(Instructions to follow)
Go through the material line by line and copy each one with the word "YELLOW".

++++ Stored data ++++

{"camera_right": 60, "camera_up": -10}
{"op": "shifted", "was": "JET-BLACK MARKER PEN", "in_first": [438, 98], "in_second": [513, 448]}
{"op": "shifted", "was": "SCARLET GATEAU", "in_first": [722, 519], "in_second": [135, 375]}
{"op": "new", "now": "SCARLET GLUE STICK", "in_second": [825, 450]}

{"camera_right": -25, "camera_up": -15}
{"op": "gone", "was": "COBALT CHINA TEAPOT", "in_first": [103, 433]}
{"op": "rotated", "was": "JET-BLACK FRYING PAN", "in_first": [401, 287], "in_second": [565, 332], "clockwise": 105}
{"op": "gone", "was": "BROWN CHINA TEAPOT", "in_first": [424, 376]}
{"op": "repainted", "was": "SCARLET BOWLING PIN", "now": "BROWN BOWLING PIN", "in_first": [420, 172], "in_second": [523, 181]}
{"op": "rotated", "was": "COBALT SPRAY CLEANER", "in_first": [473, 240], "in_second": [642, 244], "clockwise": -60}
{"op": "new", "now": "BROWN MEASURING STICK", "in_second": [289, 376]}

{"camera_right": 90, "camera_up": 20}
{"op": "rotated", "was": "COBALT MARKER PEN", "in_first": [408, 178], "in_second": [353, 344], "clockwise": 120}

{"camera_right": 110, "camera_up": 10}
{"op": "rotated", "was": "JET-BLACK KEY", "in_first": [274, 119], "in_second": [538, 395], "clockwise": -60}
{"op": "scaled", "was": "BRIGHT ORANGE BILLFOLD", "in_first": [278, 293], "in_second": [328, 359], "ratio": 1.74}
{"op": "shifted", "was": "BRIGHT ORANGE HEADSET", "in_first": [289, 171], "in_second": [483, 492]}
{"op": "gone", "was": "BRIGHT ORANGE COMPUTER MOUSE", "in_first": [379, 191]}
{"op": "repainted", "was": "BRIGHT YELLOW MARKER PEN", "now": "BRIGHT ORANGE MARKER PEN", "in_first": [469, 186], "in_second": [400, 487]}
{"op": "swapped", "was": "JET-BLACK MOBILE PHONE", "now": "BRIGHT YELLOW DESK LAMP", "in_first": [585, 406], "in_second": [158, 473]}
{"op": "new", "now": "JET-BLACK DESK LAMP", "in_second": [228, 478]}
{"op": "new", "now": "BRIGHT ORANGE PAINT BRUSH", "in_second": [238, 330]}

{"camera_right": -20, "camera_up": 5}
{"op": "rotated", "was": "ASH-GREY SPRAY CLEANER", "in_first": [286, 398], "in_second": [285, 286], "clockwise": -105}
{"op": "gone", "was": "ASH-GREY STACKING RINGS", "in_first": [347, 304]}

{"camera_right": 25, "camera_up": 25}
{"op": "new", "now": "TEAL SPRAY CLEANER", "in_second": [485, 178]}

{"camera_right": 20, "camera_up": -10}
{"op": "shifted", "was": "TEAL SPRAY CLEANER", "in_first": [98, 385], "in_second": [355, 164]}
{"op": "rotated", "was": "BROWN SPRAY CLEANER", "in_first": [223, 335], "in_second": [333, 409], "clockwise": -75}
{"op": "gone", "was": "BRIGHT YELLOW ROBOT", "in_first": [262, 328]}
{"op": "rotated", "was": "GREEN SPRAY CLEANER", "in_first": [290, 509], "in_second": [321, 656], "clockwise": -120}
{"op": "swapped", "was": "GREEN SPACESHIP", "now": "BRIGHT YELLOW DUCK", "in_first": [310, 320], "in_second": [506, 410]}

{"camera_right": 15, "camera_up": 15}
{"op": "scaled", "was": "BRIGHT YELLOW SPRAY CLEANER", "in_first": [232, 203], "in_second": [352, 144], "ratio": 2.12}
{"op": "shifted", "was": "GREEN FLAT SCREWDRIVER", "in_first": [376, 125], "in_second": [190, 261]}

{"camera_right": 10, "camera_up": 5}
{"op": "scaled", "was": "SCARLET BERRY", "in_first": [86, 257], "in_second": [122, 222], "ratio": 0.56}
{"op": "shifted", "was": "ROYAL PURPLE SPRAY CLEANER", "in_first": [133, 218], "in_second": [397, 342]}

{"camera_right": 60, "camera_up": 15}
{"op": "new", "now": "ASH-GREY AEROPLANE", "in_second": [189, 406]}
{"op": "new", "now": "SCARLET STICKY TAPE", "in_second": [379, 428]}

++++

(The completed task)
{"op": "repainted", "was": "BRIGHT YELLOW MARKER PEN", "now": "BRIGHT ORANGE MARKER PEN", "in_first": [469, 186], "in_second": [400, 487]}
{"op": "swapped", "was": "JET-BLACK MOBILE PHONE", "now": "BRIGHT YELLOW DESK LAMP", "in_first": [585, 406], "in_second": [158, 473]}
{"op": "gone", "was": "BRIGHT YELLOW ROBOT", "in_first": [262, 328]}
{"op": "swapped", "was": "GREEN SPACESHIP", "now": "BRIGHT YELLOW DUCK", "in_first": [310, 320], "in_second": [506, 410]}
{"op": "scaled", "was": "BRIGHT YELLOW SPRAY CLEANER", "in_first": [232, 203], "in_second": [352, 144], "ratio": 2.12}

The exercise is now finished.